╭─ DATA IN THIS EXERCISE
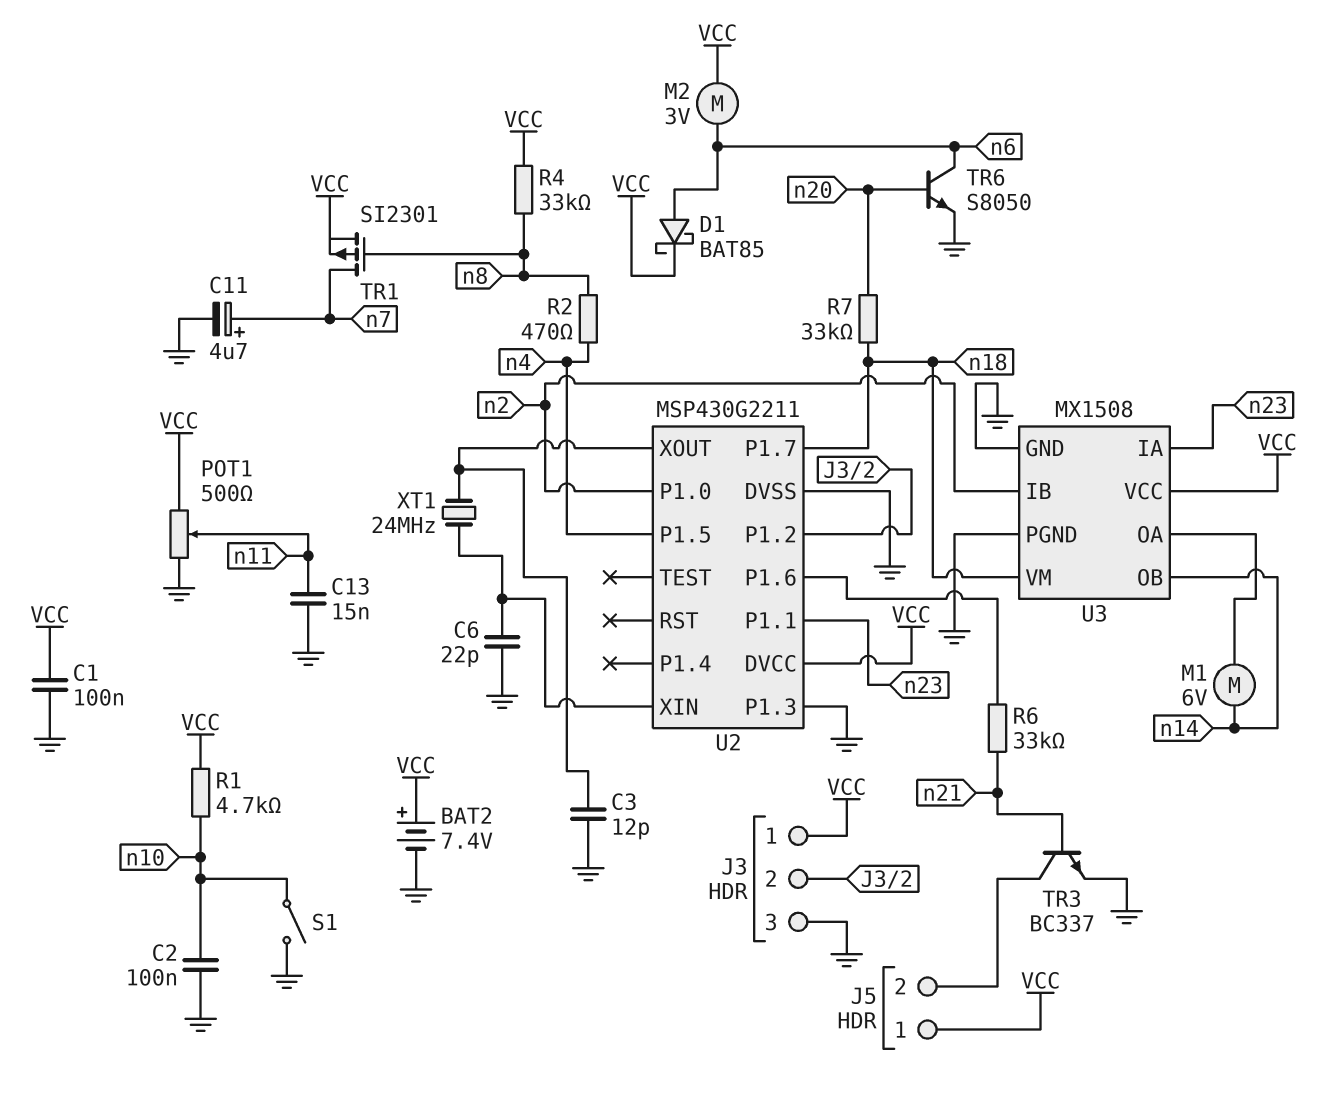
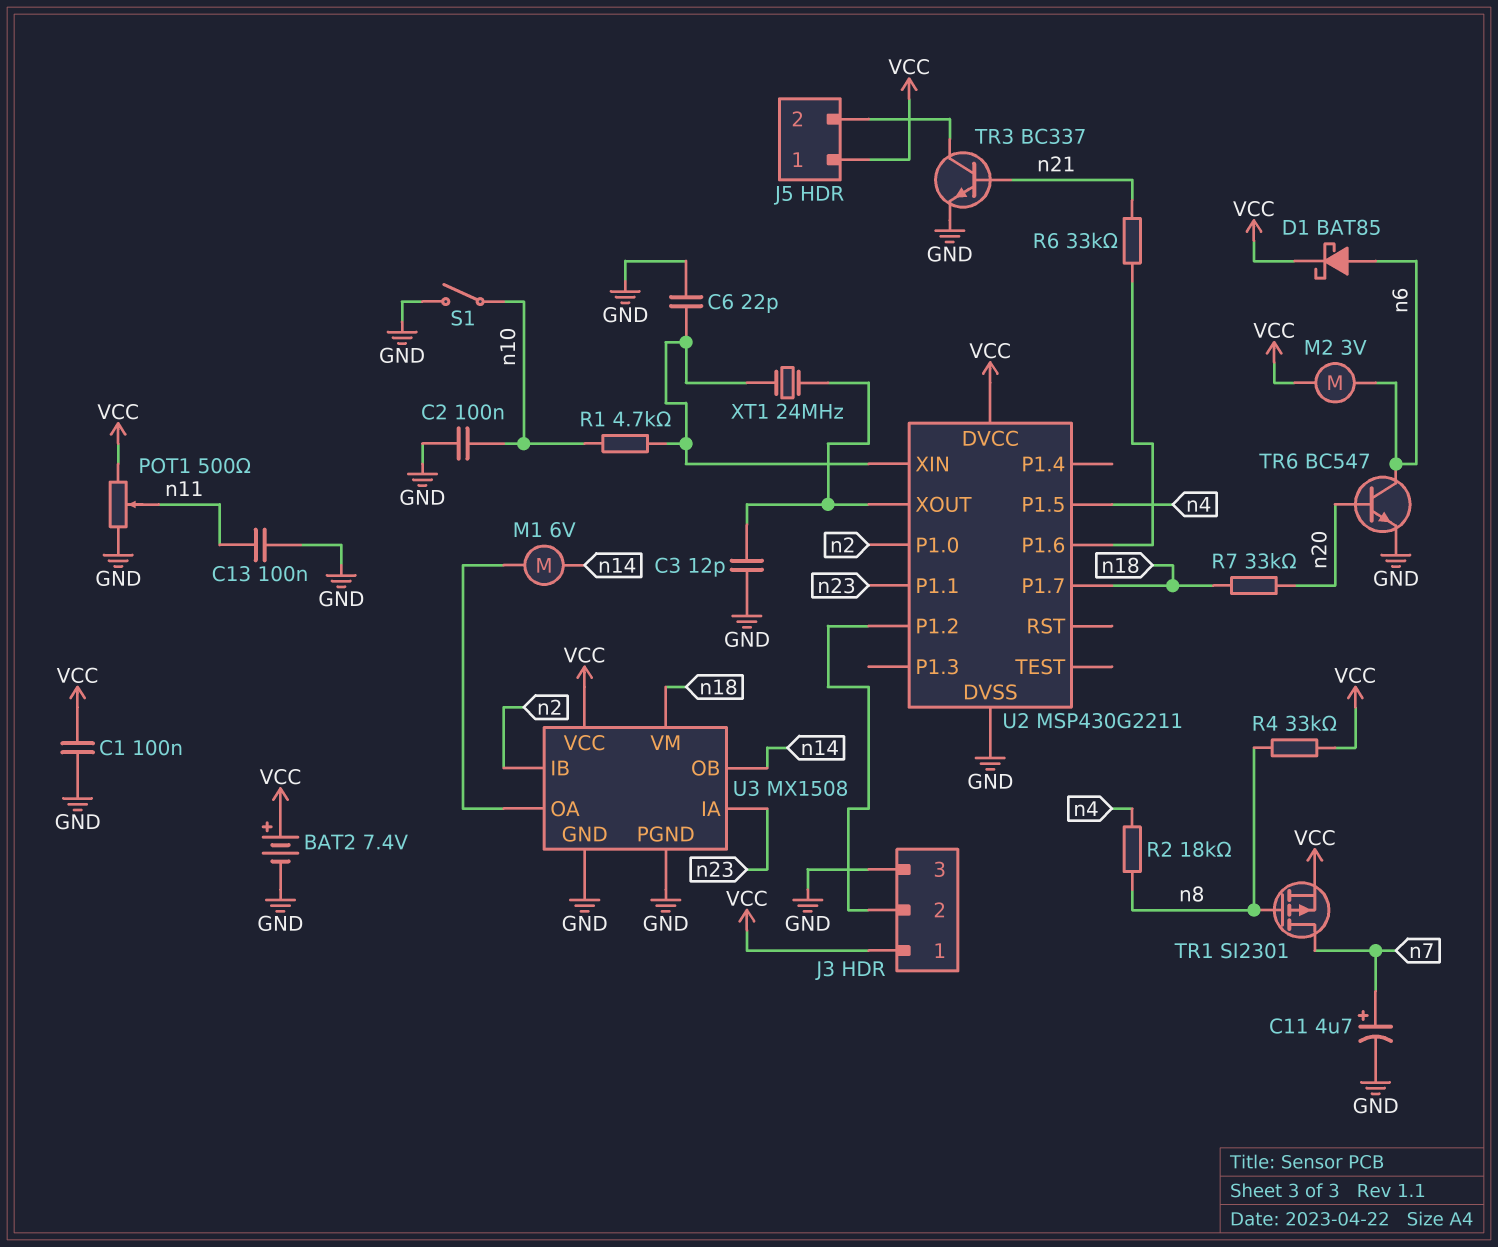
C13: 15nF (GND, n11) -> 100nF (GND, n11)
R1: 4.7k (VCC, n10) -> 4.7k (U2/XIN, n10)
R2: 470 (n4, n8) -> 18k (n4, n8)
TR6: NPN S8050 (B n20, C n6, E GND) -> NPN BC547 (B n20, C n6, E GND)
U2 pin P1.3: GND -> none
╰─
WHAT YOU HAVE TO DO: Pictures are not part of the copy. Return every record exactly.

COMPLETED TASK:
C13: 15nF (GND, n11) -> 100nF (GND, n11)
R1: 4.7k (VCC, n10) -> 4.7k (U2/XIN, n10)
R2: 470 (n4, n8) -> 18k (n4, n8)
TR6: NPN S8050 (B n20, C n6, E GND) -> NPN BC547 (B n20, C n6, E GND)
U2 pin P1.3: GND -> none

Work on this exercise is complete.